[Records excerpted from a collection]
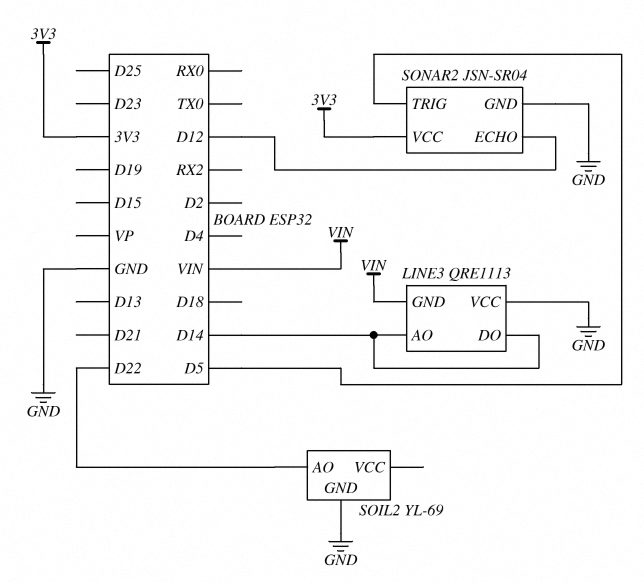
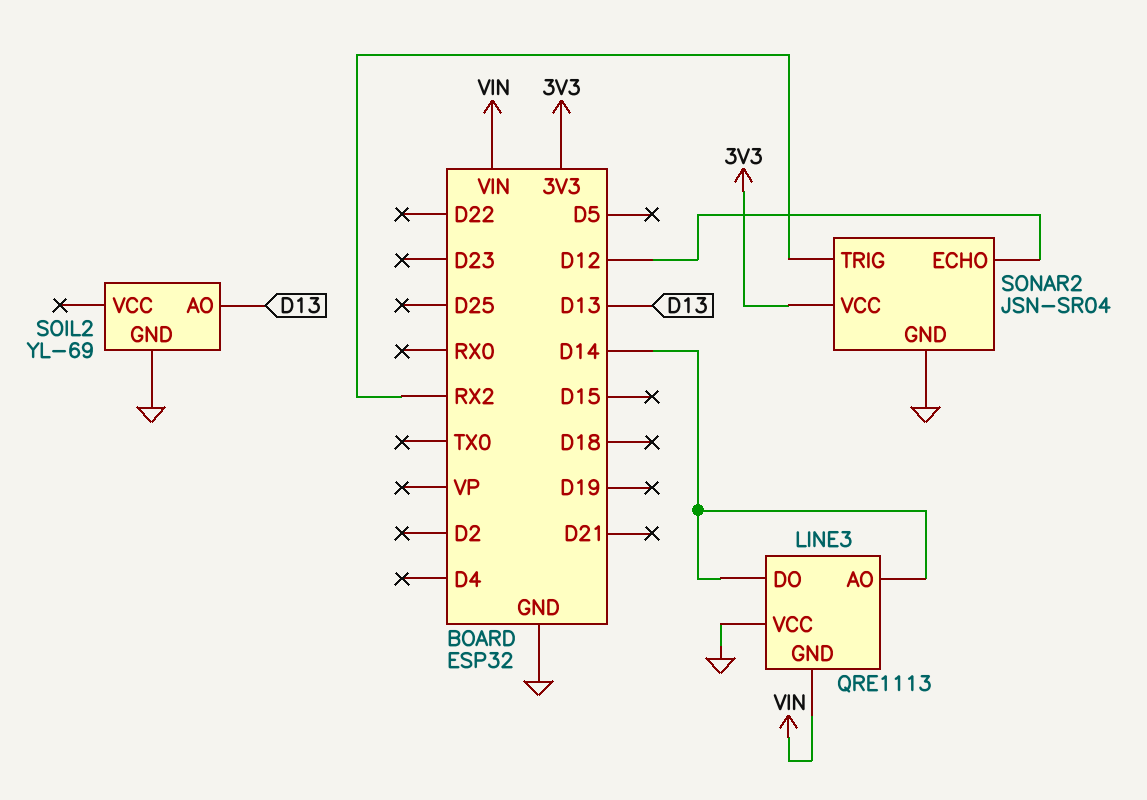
SOIL2 pin AO: D22 -> D13
SONAR2 pin TRIG: D5 -> RX2

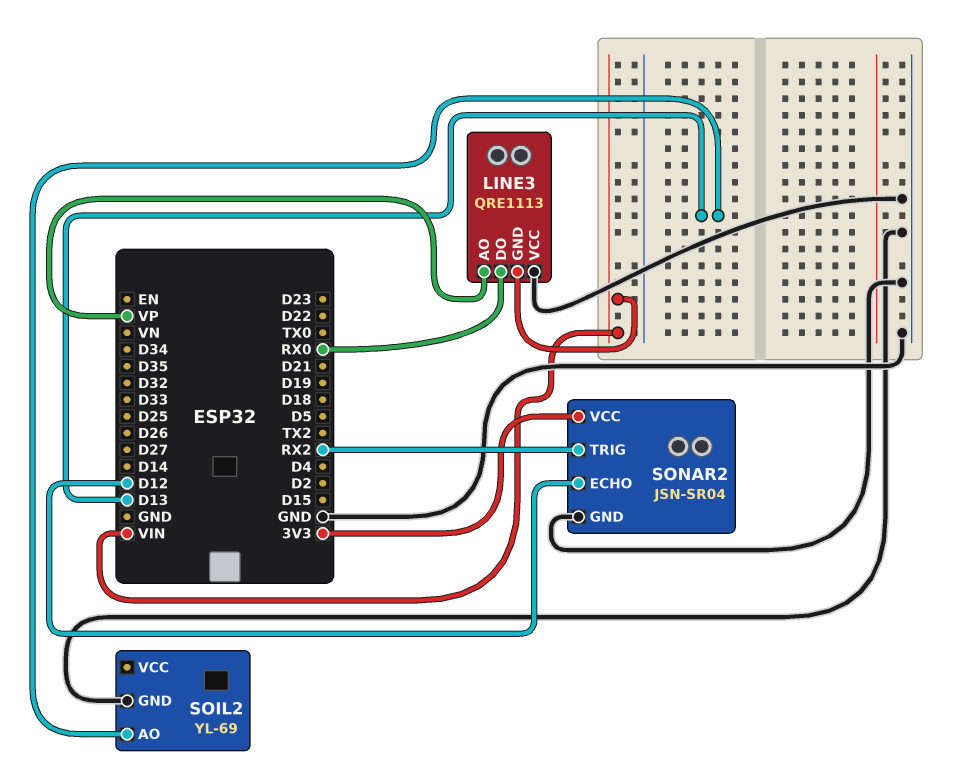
LINE3 pin AO: D14 -> VP
LINE3 pin DO: D14 -> RX0

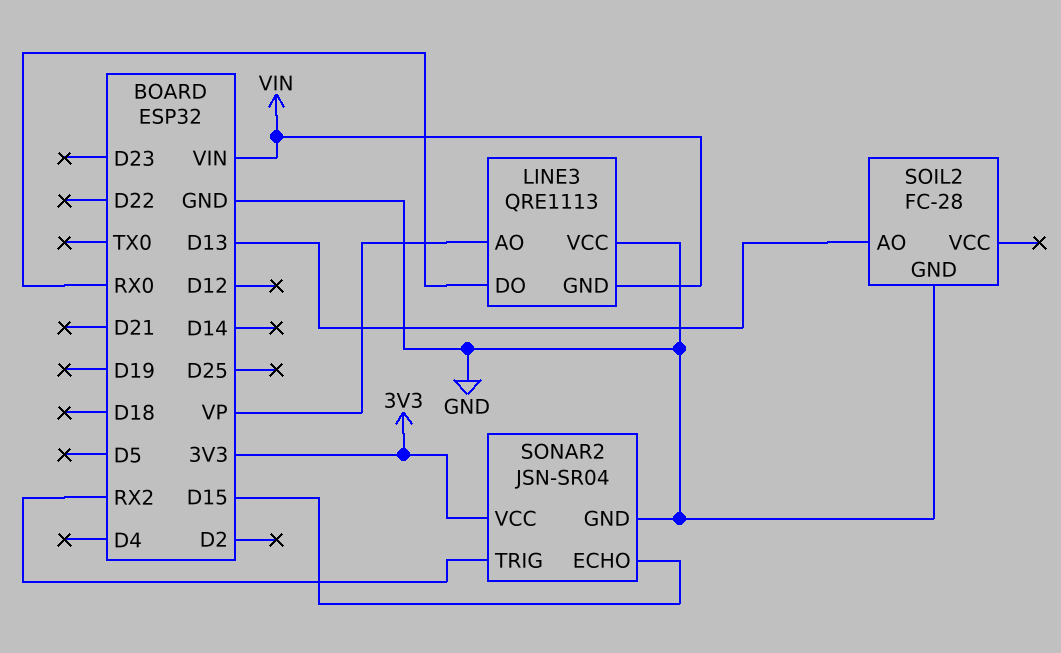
SOIL2: YL-69 -> FC-28
SONAR2 pin ECHO: D12 -> D15

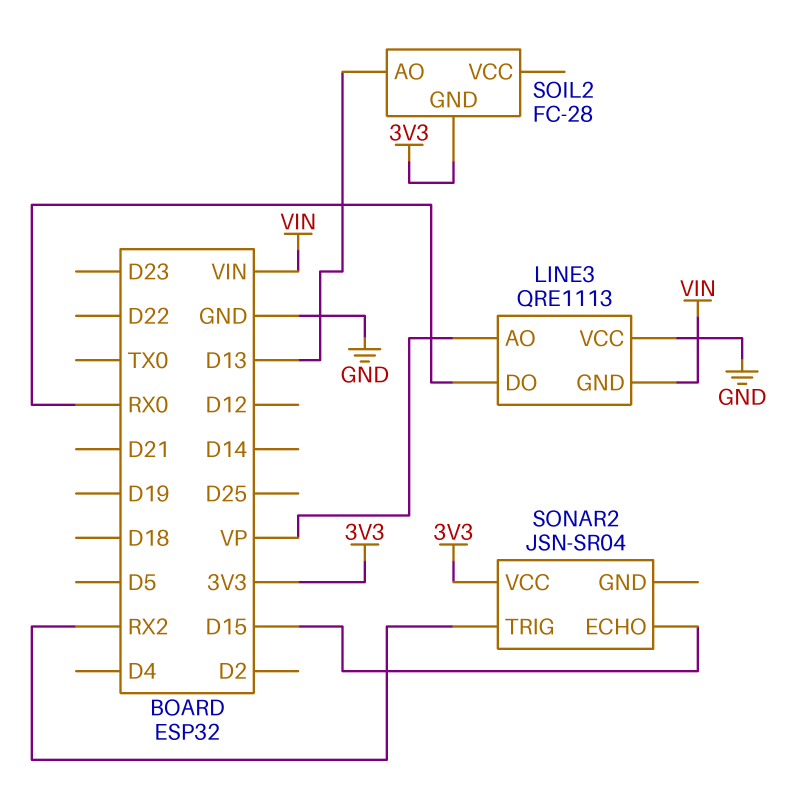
SOIL2 pin GND: GND -> 3V3
SONAR2 pin GND: GND -> none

### Work item
Leave the pictures out and return each entry exactly.

### Exercise result
SOIL2 pin AO: D22 -> D13
SONAR2 pin TRIG: D5 -> RX2

LINE3 pin AO: D14 -> VP
LINE3 pin DO: D14 -> RX0

SOIL2: YL-69 -> FC-28
SONAR2 pin ECHO: D12 -> D15

SOIL2 pin GND: GND -> 3V3
SONAR2 pin GND: GND -> none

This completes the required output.